Records contained in a dataset:
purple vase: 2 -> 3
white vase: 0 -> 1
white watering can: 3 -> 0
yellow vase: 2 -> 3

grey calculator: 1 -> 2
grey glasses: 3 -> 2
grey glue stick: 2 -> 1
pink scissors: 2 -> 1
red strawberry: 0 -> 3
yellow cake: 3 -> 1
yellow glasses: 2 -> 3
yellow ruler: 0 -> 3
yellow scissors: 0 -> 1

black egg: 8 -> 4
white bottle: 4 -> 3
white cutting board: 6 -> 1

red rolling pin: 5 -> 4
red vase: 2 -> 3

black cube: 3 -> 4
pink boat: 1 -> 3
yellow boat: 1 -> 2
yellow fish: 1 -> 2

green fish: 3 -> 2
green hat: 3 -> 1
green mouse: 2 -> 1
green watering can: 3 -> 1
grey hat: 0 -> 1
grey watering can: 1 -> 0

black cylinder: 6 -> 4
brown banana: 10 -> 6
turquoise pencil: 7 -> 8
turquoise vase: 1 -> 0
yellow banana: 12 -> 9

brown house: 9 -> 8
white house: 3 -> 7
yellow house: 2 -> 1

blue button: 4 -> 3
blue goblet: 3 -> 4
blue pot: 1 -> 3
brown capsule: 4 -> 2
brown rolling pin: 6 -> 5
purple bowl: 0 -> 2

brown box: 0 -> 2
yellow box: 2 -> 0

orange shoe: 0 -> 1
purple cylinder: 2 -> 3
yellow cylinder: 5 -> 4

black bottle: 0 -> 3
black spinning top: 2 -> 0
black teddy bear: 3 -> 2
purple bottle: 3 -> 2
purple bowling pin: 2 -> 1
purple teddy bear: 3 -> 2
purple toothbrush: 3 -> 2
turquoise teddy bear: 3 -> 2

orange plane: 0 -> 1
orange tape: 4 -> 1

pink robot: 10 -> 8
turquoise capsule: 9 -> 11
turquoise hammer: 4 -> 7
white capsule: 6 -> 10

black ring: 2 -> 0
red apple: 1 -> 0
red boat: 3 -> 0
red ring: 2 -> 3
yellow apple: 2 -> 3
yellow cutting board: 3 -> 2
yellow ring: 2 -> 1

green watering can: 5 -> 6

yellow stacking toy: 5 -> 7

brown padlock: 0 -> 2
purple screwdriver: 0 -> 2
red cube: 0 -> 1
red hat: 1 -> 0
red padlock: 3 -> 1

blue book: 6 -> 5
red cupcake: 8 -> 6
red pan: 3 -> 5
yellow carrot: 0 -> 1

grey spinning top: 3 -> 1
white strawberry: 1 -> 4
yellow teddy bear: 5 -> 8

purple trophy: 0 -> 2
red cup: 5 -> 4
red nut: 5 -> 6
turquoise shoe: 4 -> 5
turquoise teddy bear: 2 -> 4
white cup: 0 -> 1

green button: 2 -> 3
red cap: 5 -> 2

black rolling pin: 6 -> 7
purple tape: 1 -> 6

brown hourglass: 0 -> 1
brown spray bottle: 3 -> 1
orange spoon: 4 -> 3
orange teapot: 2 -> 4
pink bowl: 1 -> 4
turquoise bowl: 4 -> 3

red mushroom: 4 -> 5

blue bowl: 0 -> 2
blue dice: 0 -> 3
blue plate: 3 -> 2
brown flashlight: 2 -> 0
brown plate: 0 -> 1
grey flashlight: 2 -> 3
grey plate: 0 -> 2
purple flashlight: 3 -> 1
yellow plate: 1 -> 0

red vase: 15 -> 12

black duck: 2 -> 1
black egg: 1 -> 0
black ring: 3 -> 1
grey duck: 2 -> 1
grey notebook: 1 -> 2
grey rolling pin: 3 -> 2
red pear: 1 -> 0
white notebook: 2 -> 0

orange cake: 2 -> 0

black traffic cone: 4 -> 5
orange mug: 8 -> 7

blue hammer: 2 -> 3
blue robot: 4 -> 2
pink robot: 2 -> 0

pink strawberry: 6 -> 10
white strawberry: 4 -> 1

### Brief
Wherever a line of the entries holds the string "flashlight", copy that line.

### Answer to this task
brown flashlight: 2 -> 0
grey flashlight: 2 -> 3
purple flashlight: 3 -> 1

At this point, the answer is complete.